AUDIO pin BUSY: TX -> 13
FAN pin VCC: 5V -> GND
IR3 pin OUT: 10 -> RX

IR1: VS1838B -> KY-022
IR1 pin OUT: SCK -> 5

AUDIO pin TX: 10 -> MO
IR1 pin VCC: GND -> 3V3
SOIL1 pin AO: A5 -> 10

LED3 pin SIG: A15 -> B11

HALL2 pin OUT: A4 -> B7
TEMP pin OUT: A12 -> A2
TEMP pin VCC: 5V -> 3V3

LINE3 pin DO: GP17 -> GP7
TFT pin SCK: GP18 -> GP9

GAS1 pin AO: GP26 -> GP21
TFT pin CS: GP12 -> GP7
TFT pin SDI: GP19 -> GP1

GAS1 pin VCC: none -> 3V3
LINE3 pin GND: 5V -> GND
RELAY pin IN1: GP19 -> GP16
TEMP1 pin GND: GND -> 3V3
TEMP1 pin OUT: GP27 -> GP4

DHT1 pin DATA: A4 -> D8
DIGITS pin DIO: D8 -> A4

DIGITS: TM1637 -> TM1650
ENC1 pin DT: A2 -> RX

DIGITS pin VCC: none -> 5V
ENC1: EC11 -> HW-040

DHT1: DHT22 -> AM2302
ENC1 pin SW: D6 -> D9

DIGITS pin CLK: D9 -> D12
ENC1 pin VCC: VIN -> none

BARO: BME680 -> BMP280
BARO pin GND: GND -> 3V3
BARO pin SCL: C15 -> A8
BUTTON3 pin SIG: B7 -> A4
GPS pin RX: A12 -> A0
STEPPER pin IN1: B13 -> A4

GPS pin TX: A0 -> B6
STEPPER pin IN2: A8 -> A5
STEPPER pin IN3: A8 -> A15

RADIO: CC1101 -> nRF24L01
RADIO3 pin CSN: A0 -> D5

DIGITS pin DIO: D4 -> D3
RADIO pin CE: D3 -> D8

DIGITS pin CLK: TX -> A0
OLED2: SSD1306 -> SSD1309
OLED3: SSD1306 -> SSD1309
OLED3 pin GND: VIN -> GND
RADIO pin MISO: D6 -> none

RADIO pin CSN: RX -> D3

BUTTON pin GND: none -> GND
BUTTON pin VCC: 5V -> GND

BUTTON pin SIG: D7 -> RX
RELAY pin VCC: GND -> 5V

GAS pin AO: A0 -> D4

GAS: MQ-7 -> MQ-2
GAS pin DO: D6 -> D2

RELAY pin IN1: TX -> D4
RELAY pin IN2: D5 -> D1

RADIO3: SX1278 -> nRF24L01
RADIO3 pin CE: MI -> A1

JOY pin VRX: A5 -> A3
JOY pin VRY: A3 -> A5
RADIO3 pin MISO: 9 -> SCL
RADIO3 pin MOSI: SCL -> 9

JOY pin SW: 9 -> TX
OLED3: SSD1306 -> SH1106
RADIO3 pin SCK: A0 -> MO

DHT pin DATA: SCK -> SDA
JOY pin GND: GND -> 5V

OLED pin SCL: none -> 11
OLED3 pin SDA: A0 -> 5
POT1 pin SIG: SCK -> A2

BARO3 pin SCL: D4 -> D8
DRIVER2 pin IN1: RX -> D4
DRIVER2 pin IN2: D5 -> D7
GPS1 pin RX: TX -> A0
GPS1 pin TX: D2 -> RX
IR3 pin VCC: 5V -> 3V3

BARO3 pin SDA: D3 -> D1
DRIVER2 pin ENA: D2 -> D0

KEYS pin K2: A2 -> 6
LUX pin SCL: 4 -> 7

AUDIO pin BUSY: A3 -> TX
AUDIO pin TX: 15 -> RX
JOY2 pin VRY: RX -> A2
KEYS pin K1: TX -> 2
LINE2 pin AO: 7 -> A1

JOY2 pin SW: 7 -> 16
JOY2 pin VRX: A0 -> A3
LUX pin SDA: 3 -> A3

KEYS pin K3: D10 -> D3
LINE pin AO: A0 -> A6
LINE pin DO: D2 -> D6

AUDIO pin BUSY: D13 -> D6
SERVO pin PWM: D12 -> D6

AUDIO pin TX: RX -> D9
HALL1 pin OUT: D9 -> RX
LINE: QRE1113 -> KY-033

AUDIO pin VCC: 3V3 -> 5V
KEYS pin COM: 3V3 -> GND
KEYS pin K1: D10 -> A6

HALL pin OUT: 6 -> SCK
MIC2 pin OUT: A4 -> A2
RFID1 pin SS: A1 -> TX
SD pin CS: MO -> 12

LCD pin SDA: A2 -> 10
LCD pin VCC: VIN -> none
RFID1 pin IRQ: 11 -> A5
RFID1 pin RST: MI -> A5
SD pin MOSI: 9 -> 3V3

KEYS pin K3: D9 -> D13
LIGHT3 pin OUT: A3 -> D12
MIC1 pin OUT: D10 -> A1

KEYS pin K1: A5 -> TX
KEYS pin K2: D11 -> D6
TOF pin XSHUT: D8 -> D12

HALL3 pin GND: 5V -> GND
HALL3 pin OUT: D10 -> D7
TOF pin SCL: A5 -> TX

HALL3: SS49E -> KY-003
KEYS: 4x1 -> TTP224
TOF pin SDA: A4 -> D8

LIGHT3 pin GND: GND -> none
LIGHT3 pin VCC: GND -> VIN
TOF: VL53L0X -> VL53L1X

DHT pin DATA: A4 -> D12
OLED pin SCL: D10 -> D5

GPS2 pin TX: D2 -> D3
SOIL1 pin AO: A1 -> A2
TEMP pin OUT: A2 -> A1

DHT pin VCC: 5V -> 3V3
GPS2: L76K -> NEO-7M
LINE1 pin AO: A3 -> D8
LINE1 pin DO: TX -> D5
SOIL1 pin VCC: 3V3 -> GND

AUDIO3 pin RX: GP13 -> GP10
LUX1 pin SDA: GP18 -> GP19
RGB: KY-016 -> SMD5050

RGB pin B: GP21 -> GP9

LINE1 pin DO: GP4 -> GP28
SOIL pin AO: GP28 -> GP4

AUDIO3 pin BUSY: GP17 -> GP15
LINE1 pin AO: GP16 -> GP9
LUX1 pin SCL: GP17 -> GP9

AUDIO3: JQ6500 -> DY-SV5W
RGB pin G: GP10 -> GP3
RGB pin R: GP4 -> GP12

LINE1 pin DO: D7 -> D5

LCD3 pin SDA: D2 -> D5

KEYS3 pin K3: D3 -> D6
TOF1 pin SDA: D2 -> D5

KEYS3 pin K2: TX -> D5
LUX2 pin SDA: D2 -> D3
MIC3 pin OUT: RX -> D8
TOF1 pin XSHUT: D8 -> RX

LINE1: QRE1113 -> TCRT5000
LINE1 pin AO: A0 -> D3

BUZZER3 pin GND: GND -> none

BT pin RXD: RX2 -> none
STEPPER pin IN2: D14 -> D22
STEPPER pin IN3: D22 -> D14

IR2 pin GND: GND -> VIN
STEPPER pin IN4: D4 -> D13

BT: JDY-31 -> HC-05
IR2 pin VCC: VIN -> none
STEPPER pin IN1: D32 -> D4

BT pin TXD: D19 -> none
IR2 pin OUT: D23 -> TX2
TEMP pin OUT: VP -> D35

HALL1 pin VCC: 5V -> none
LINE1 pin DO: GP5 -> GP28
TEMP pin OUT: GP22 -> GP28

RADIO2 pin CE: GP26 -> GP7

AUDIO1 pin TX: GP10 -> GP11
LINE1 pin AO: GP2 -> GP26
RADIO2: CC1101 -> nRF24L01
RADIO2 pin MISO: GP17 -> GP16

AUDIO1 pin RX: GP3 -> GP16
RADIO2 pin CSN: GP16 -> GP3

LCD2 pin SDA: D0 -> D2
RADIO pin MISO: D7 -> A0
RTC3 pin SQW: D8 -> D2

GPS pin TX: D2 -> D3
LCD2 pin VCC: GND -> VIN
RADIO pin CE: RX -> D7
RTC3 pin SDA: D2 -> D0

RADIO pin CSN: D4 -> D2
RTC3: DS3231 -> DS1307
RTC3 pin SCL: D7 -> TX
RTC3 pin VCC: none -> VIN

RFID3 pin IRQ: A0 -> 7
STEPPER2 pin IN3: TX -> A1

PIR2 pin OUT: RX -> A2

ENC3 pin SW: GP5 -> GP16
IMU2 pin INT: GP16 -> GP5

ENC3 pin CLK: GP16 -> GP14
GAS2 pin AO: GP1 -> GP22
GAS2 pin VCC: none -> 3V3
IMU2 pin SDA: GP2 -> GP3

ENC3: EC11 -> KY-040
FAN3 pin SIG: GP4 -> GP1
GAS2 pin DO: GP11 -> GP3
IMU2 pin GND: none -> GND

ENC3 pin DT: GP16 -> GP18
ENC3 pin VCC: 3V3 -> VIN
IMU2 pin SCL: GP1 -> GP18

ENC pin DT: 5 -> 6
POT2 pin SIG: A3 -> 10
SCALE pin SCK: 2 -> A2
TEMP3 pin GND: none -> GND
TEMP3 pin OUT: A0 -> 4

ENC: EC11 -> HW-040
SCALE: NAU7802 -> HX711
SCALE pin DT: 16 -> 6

• Problem: What is needed is an exact copy of the lines above, from the one containing "SD pin CS: MO -> 12" through the one containing "LIGHT3 pin GND: GND -> none", with nothing added.

• Problem solution:
SD pin CS: MO -> 12

LCD pin SDA: A2 -> 10
LCD pin VCC: VIN -> none
RFID1 pin IRQ: 11 -> A5
RFID1 pin RST: MI -> A5
SD pin MOSI: 9 -> 3V3

KEYS pin K3: D9 -> D13
LIGHT3 pin OUT: A3 -> D12
MIC1 pin OUT: D10 -> A1

KEYS pin K1: A5 -> TX
KEYS pin K2: D11 -> D6
TOF pin XSHUT: D8 -> D12

HALL3 pin GND: 5V -> GND
HALL3 pin OUT: D10 -> D7
TOF pin SCL: A5 -> TX

HALL3: SS49E -> KY-003
KEYS: 4x1 -> TTP224
TOF pin SDA: A4 -> D8

LIGHT3 pin GND: GND -> none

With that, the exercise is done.